Description of the task: Return the full set of records, matching them character for character.

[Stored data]
____

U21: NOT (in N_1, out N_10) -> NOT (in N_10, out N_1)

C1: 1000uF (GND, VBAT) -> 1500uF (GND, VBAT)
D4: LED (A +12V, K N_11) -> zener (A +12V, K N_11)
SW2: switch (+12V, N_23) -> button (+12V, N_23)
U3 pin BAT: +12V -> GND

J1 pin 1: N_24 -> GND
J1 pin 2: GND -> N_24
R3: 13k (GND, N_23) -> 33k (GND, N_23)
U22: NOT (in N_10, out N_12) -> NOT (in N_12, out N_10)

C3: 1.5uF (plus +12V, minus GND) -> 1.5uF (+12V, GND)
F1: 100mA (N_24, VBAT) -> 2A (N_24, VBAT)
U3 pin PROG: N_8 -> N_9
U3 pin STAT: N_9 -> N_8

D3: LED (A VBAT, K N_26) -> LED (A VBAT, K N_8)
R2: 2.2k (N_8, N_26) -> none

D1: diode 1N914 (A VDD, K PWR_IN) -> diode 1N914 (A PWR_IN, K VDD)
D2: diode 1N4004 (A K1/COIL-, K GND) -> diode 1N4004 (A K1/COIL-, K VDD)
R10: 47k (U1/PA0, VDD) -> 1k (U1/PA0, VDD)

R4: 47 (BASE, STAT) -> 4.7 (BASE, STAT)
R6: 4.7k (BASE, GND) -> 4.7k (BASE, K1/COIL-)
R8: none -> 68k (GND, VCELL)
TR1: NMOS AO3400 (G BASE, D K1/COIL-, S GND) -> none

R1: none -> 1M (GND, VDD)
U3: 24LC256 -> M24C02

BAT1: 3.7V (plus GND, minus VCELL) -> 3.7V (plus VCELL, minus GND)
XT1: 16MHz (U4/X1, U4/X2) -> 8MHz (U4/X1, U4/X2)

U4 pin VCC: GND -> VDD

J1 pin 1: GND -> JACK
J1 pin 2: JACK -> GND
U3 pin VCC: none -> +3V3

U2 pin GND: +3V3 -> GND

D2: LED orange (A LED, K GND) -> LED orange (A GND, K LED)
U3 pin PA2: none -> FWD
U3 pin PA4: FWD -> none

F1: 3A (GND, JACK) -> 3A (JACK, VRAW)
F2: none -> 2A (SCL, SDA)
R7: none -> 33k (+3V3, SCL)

____

Completed task:
U21: NOT (in N_1, out N_10) -> NOT (in N_10, out N_1)

C1: 1000uF (GND, VBAT) -> 1500uF (GND, VBAT)
D4: LED (A +12V, K N_11) -> zener (A +12V, K N_11)
SW2: switch (+12V, N_23) -> button (+12V, N_23)
U3 pin BAT: +12V -> GND

J1 pin 1: N_24 -> GND
J1 pin 2: GND -> N_24
R3: 13k (GND, N_23) -> 33k (GND, N_23)
U22: NOT (in N_10, out N_12) -> NOT (in N_12, out N_10)

C3: 1.5uF (plus +12V, minus GND) -> 1.5uF (+12V, GND)
F1: 100mA (N_24, VBAT) -> 2A (N_24, VBAT)
U3 pin PROG: N_8 -> N_9
U3 pin STAT: N_9 -> N_8

D3: LED (A VBAT, K N_26) -> LED (A VBAT, K N_8)
R2: 2.2k (N_8, N_26) -> none

D1: diode 1N914 (A VDD, K PWR_IN) -> diode 1N914 (A PWR_IN, K VDD)
D2: diode 1N4004 (A K1/COIL-, K GND) -> diode 1N4004 (A K1/COIL-, K VDD)
R10: 47k (U1/PA0, VDD) -> 1k (U1/PA0, VDD)

R4: 47 (BASE, STAT) -> 4.7 (BASE, STAT)
R6: 4.7k (BASE, GND) -> 4.7k (BASE, K1/COIL-)
R8: none -> 68k (GND, VCELL)
TR1: NMOS AO3400 (G BASE, D K1/COIL-, S GND) -> none

R1: none -> 1M (GND, VDD)
U3: 24LC256 -> M24C02

BAT1: 3.7V (plus GND, minus VCELL) -> 3.7V (plus VCELL, minus GND)
XT1: 16MHz (U4/X1, U4/X2) -> 8MHz (U4/X1, U4/X2)

U4 pin VCC: GND -> VDD

J1 pin 1: GND -> JACK
J1 pin 2: JACK -> GND
U3 pin VCC: none -> +3V3

U2 pin GND: +3V3 -> GND

D2: LED orange (A LED, K GND) -> LED orange (A GND, K LED)
U3 pin PA2: none -> FWD
U3 pin PA4: FWD -> none

F1: 3A (GND, JACK) -> 3A (JACK, VRAW)
F2: none -> 2A (SCL, SDA)
R7: none -> 33k (+3V3, SCL)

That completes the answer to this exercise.